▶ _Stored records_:
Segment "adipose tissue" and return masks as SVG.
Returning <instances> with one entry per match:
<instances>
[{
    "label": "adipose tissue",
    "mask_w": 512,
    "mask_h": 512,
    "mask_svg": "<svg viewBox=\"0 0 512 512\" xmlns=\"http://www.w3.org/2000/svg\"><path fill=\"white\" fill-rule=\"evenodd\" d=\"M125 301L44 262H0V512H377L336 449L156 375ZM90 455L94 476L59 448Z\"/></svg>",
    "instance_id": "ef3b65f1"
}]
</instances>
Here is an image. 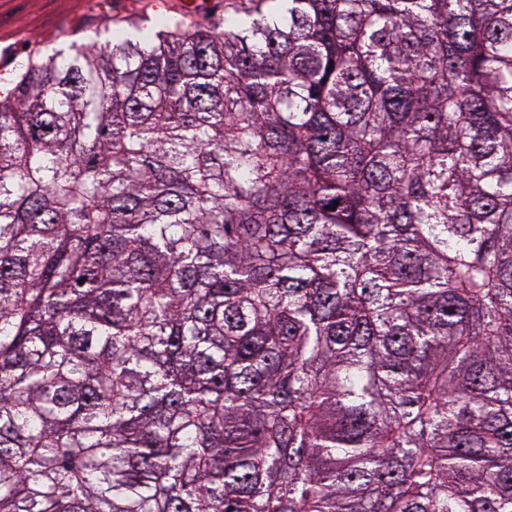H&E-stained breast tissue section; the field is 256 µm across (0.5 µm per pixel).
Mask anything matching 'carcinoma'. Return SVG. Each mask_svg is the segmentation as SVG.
I'll return each instance as SVG.
<instances>
[{
    "mask_svg": "<svg viewBox=\"0 0 512 512\" xmlns=\"http://www.w3.org/2000/svg\"><path fill=\"white\" fill-rule=\"evenodd\" d=\"M0 512H512V0H225L31 56Z\"/></svg>",
    "mask_w": 512,
    "mask_h": 512,
    "instance_id": "obj_1",
    "label": "carcinoma"
}]
</instances>
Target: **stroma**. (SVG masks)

▶ _Stated exercise_: Quote every line from the line containing "Mask anything matching" through the closing line of the listing, including both.

▶ _Expected answer_:
Mask anything matching 'carcinoma'. Return SVG. Each mask_svg is the segmentation as SVG.
I'll return each instance as SVG.
<instances>
[{
    "mask_svg": "<svg viewBox=\"0 0 512 512\" xmlns=\"http://www.w3.org/2000/svg\"><path fill=\"white\" fill-rule=\"evenodd\" d=\"M0 512H512V0H225L31 56Z\"/></svg>",
    "mask_w": 512,
    "mask_h": 512,
    "instance_id": "obj_1",
    "label": "carcinoma"
}]
</instances>
Target: **stroma**. (SVG masks)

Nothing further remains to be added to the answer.